- _Given entries_:
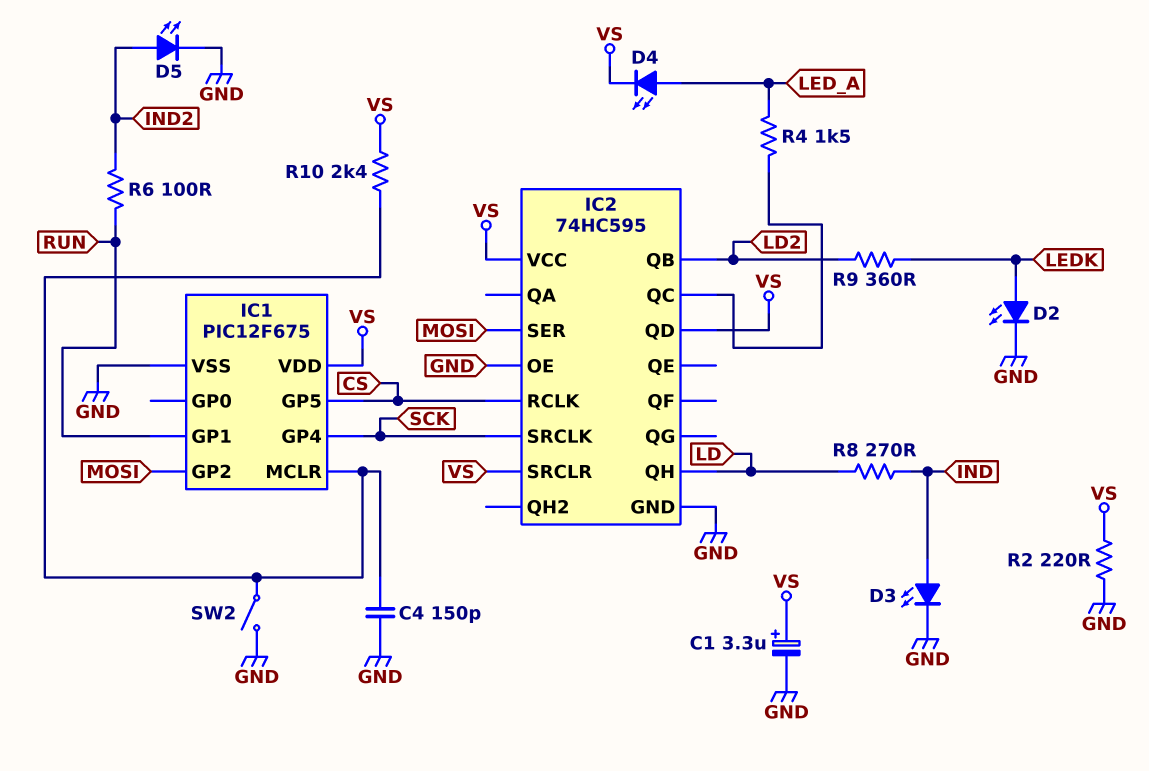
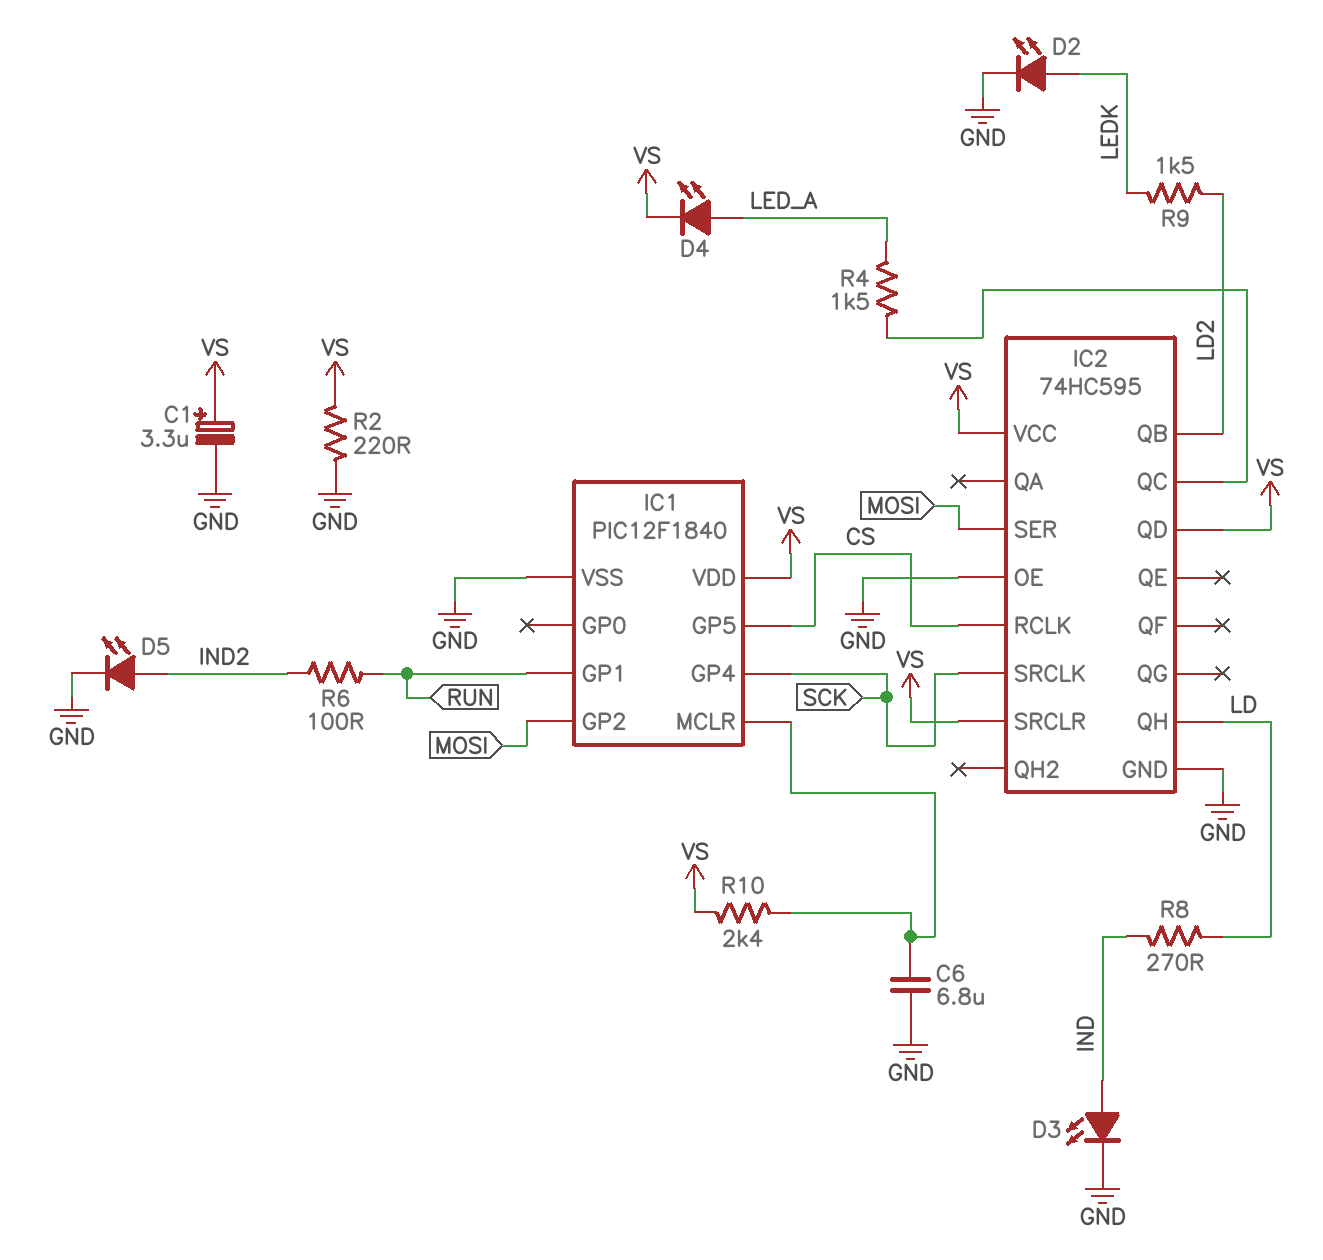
C4: 150pF (GND, IC1/MCLR) -> none
C6: none -> 6.8uF (GND, IC1/MCLR)
IC1: PIC12F675 -> PIC12F1840
R9: 360 (LD2, LEDK) -> 1.5k (LD2, LEDK)
SW2: switch (GND, IC1/MCLR) -> none

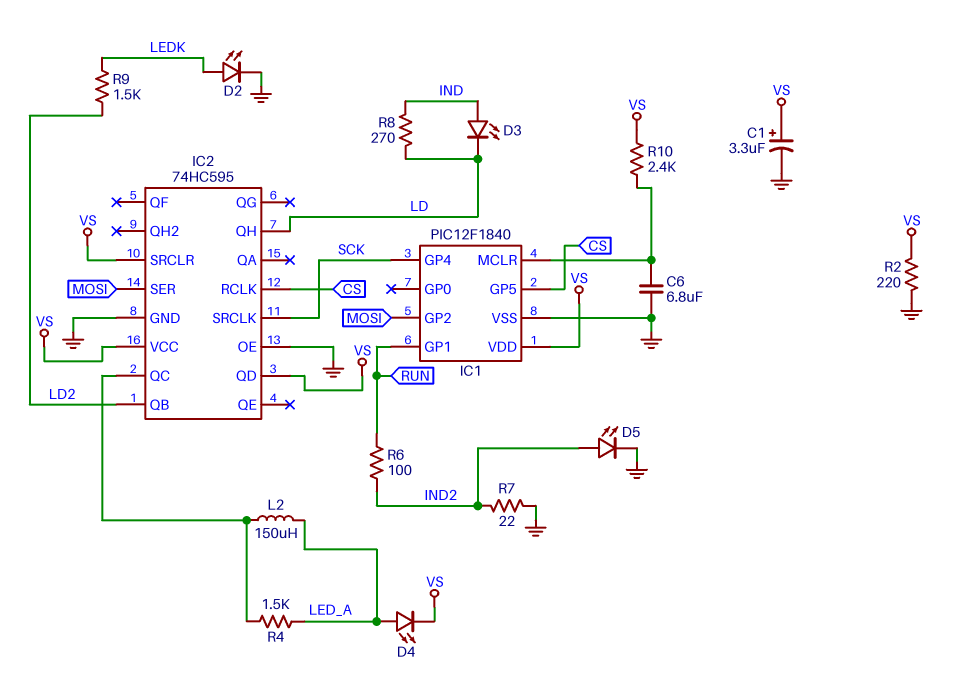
D3: LED (A IND, K GND) -> LED (A IND, K LD)
L2: none -> 150uH (IC2/QC, LED_A)
R7: none -> 22 (GND, IND2)

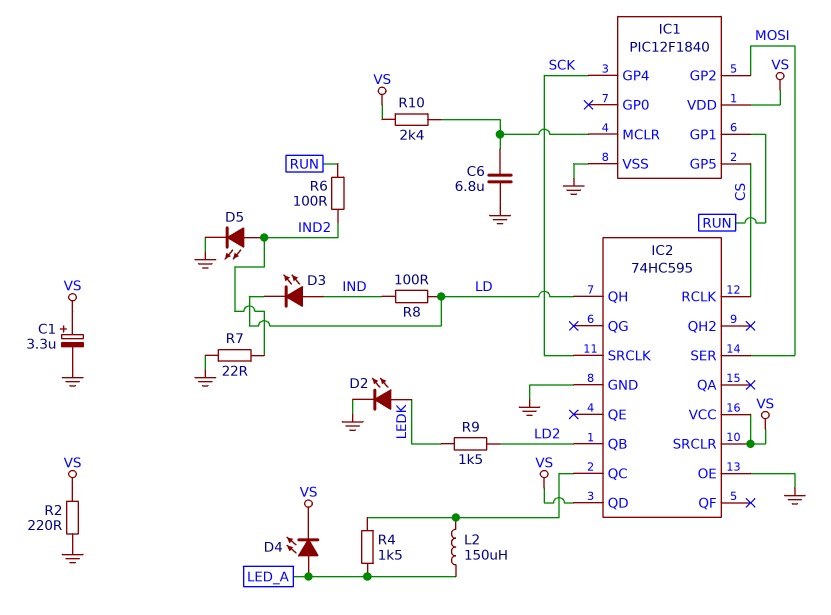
R8: 270 (IND, LD) -> 100 (IND, LD)

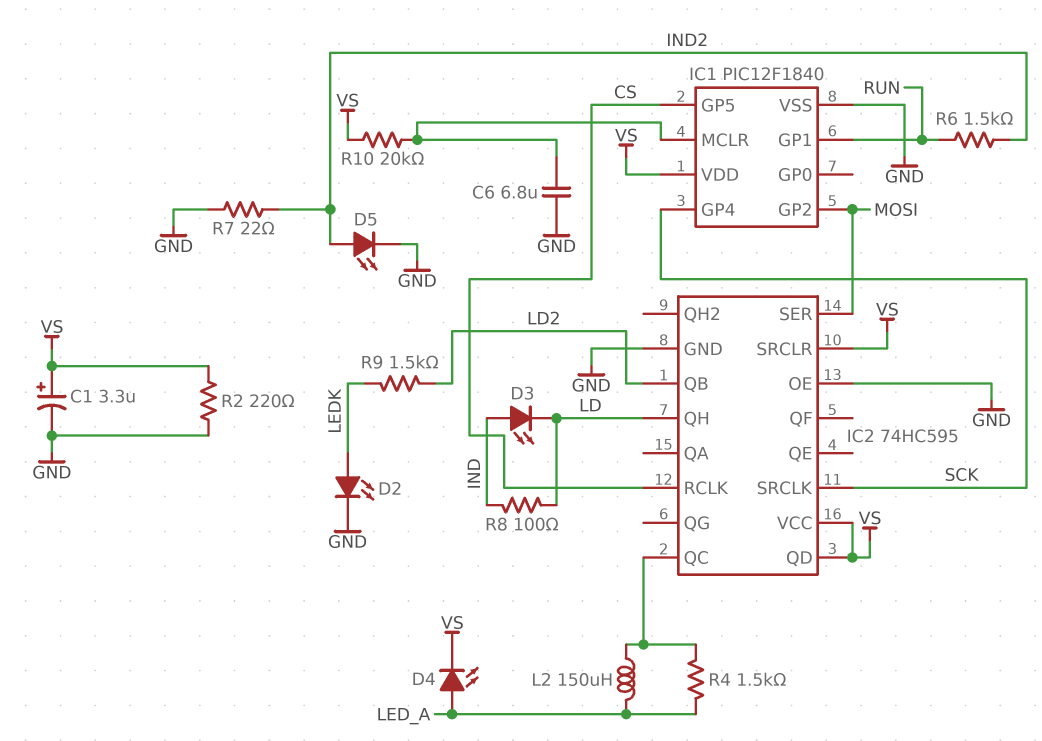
R6: 100 (IND2, RUN) -> 1.5k (IND2, RUN)
R10: 2.4k (IC1/MCLR, VS) -> 20k (IC1/MCLR, VS)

- _Task details_:
In the material, count each line that holds the string "MCLR", and report only how many there are.

- _Written answer_:
4